Return the listing below in full, exactly.

-- Opening Marker --

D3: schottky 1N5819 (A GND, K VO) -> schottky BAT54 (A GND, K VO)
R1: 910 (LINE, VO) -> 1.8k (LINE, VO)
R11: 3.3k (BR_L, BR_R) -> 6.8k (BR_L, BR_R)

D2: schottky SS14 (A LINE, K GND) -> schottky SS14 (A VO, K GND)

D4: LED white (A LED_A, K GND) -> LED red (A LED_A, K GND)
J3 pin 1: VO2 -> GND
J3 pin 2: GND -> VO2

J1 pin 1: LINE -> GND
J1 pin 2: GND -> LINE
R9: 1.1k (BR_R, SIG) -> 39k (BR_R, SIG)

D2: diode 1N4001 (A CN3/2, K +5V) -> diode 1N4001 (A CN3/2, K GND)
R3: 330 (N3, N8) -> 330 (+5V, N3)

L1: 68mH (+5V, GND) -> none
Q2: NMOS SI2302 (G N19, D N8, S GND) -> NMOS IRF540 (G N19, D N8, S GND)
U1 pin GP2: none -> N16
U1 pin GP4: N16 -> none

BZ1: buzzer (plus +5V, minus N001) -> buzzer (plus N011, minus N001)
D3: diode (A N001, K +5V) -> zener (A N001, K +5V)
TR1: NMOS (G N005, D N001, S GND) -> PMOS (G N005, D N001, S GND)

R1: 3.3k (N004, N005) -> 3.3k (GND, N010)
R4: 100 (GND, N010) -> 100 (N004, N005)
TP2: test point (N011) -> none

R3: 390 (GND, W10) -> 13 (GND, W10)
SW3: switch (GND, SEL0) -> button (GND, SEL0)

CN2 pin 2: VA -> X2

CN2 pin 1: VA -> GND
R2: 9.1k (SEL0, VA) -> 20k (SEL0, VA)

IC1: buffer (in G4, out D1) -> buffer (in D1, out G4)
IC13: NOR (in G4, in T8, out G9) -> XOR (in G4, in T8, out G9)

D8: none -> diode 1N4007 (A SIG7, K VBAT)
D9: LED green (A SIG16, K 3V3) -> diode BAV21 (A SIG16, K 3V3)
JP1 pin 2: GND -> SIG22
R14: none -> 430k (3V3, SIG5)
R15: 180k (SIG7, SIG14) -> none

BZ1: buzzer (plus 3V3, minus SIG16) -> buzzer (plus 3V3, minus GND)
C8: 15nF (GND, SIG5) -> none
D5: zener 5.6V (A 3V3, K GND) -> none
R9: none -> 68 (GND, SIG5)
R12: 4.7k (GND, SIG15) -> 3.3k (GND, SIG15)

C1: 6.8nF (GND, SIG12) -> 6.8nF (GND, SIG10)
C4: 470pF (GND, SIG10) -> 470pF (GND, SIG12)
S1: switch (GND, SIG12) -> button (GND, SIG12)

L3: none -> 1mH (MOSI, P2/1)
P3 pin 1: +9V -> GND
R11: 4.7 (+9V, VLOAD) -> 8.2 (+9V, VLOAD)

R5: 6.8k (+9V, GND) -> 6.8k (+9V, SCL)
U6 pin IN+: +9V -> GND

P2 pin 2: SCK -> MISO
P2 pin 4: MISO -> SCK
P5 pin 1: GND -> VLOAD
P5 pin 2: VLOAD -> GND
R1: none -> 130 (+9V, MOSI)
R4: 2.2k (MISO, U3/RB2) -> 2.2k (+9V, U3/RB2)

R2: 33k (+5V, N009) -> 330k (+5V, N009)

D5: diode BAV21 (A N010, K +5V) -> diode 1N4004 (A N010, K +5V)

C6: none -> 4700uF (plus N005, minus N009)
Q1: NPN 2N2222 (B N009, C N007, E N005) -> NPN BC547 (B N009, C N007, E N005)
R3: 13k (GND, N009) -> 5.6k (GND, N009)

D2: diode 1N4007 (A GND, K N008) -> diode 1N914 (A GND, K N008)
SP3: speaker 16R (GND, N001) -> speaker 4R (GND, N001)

-- Closing Marker --

- Your response
D3: schottky 1N5819 (A GND, K VO) -> schottky BAT54 (A GND, K VO)
R1: 910 (LINE, VO) -> 1.8k (LINE, VO)
R11: 3.3k (BR_L, BR_R) -> 6.8k (BR_L, BR_R)

D2: schottky SS14 (A LINE, K GND) -> schottky SS14 (A VO, K GND)

D4: LED white (A LED_A, K GND) -> LED red (A LED_A, K GND)
J3 pin 1: VO2 -> GND
J3 pin 2: GND -> VO2

J1 pin 1: LINE -> GND
J1 pin 2: GND -> LINE
R9: 1.1k (BR_R, SIG) -> 39k (BR_R, SIG)

D2: diode 1N4001 (A CN3/2, K +5V) -> diode 1N4001 (A CN3/2, K GND)
R3: 330 (N3, N8) -> 330 (+5V, N3)

L1: 68mH (+5V, GND) -> none
Q2: NMOS SI2302 (G N19, D N8, S GND) -> NMOS IRF540 (G N19, D N8, S GND)
U1 pin GP2: none -> N16
U1 pin GP4: N16 -> none

BZ1: buzzer (plus +5V, minus N001) -> buzzer (plus N011, minus N001)
D3: diode (A N001, K +5V) -> zener (A N001, K +5V)
TR1: NMOS (G N005, D N001, S GND) -> PMOS (G N005, D N001, S GND)

R1: 3.3k (N004, N005) -> 3.3k (GND, N010)
R4: 100 (GND, N010) -> 100 (N004, N005)
TP2: test point (N011) -> none

R3: 390 (GND, W10) -> 13 (GND, W10)
SW3: switch (GND, SEL0) -> button (GND, SEL0)

CN2 pin 2: VA -> X2

CN2 pin 1: VA -> GND
R2: 9.1k (SEL0, VA) -> 20k (SEL0, VA)

IC1: buffer (in G4, out D1) -> buffer (in D1, out G4)
IC13: NOR (in G4, in T8, out G9) -> XOR (in G4, in T8, out G9)

D8: none -> diode 1N4007 (A SIG7, K VBAT)
D9: LED green (A SIG16, K 3V3) -> diode BAV21 (A SIG16, K 3V3)
JP1 pin 2: GND -> SIG22
R14: none -> 430k (3V3, SIG5)
R15: 180k (SIG7, SIG14) -> none

BZ1: buzzer (plus 3V3, minus SIG16) -> buzzer (plus 3V3, minus GND)
C8: 15nF (GND, SIG5) -> none
D5: zener 5.6V (A 3V3, K GND) -> none
R9: none -> 68 (GND, SIG5)
R12: 4.7k (GND, SIG15) -> 3.3k (GND, SIG15)

C1: 6.8nF (GND, SIG12) -> 6.8nF (GND, SIG10)
C4: 470pF (GND, SIG10) -> 470pF (GND, SIG12)
S1: switch (GND, SIG12) -> button (GND, SIG12)

L3: none -> 1mH (MOSI, P2/1)
P3 pin 1: +9V -> GND
R11: 4.7 (+9V, VLOAD) -> 8.2 (+9V, VLOAD)

R5: 6.8k (+9V, GND) -> 6.8k (+9V, SCL)
U6 pin IN+: +9V -> GND

P2 pin 2: SCK -> MISO
P2 pin 4: MISO -> SCK
P5 pin 1: GND -> VLOAD
P5 pin 2: VLOAD -> GND
R1: none -> 130 (+9V, MOSI)
R4: 2.2k (MISO, U3/RB2) -> 2.2k (+9V, U3/RB2)

R2: 33k (+5V, N009) -> 330k (+5V, N009)

D5: diode BAV21 (A N010, K +5V) -> diode 1N4004 (A N010, K +5V)

C6: none -> 4700uF (plus N005, minus N009)
Q1: NPN 2N2222 (B N009, C N007, E N005) -> NPN BC547 (B N009, C N007, E N005)
R3: 13k (GND, N009) -> 5.6k (GND, N009)

D2: diode 1N4007 (A GND, K N008) -> diode 1N914 (A GND, K N008)
SP3: speaker 16R (GND, N001) -> speaker 4R (GND, N001)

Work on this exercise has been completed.